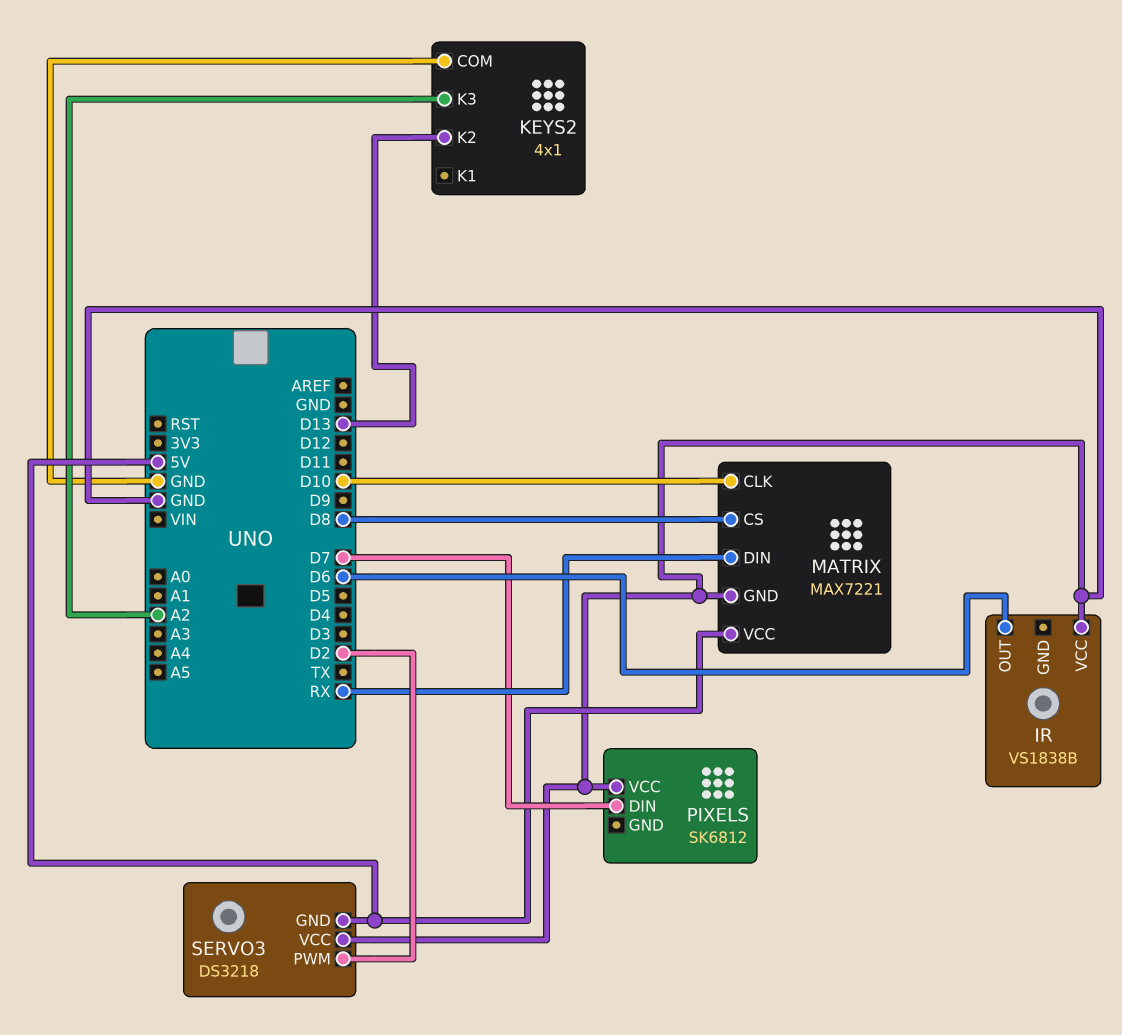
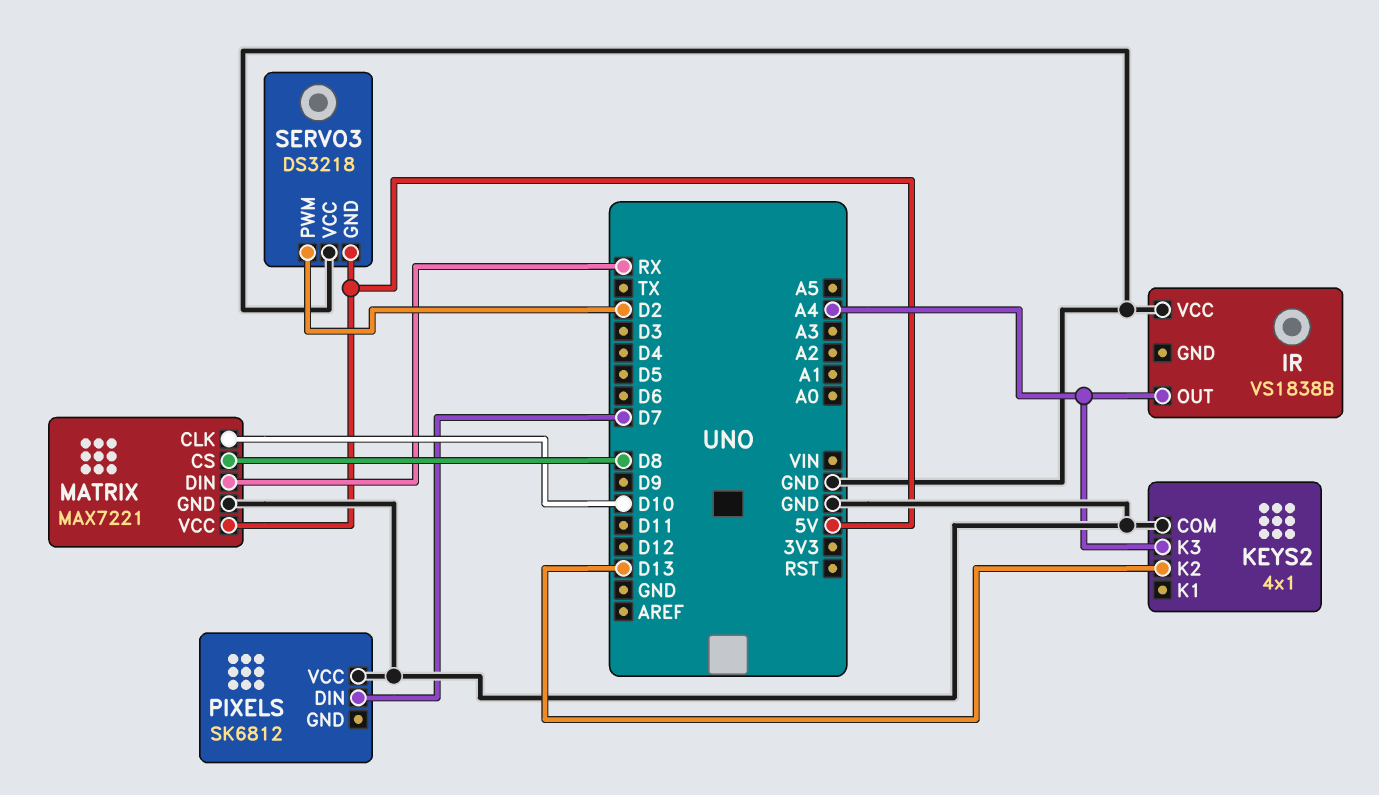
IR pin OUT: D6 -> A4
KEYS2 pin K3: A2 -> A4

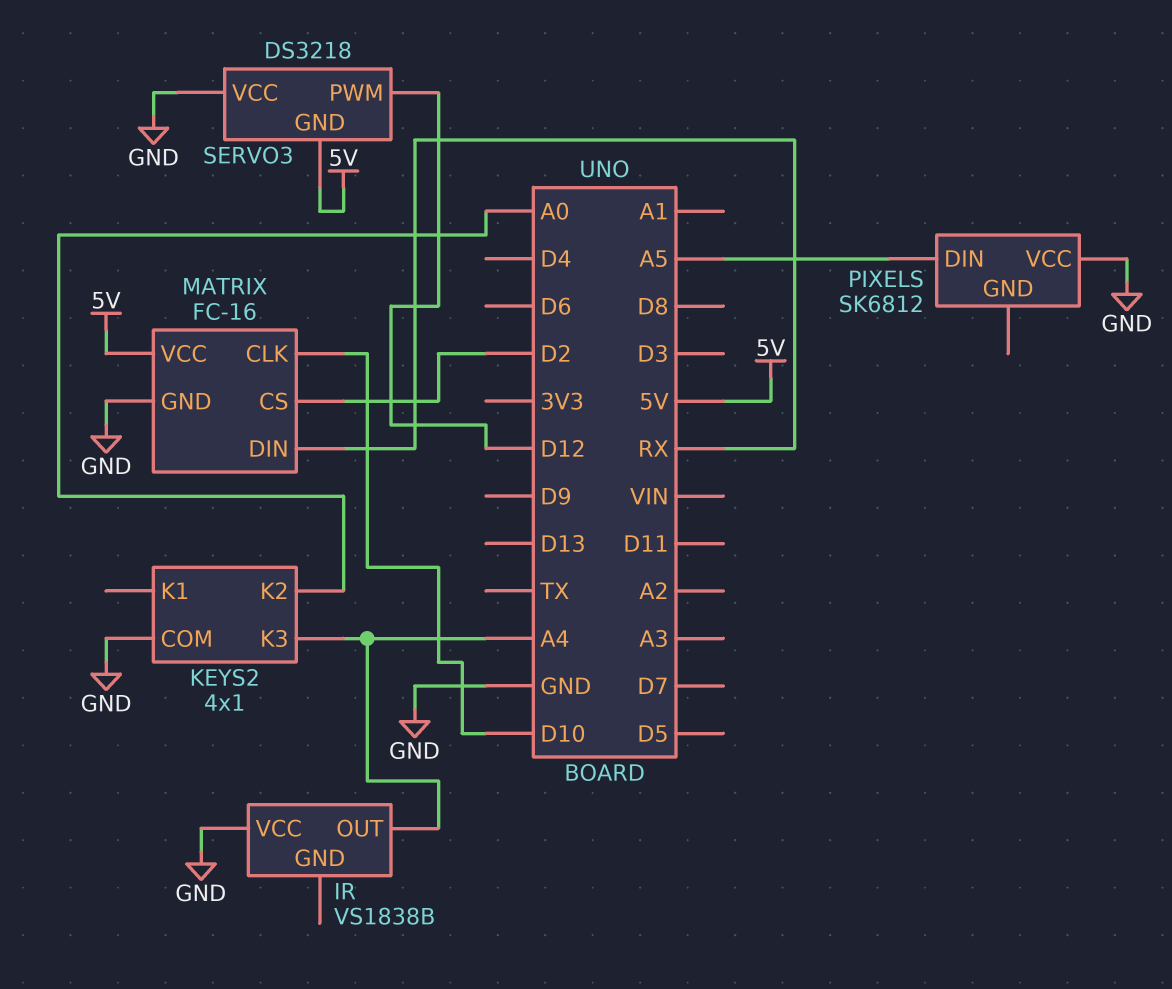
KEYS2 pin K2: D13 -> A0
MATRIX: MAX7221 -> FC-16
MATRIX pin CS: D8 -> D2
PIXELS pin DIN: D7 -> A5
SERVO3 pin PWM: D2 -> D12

» Exercise instructions
With the images removed, reproduce all the material above word for word.

» Written response
IR pin OUT: D6 -> A4
KEYS2 pin K3: A2 -> A4

KEYS2 pin K2: D13 -> A0
MATRIX: MAX7221 -> FC-16
MATRIX pin CS: D8 -> D2
PIXELS pin DIN: D7 -> A5
SERVO3 pin PWM: D2 -> D12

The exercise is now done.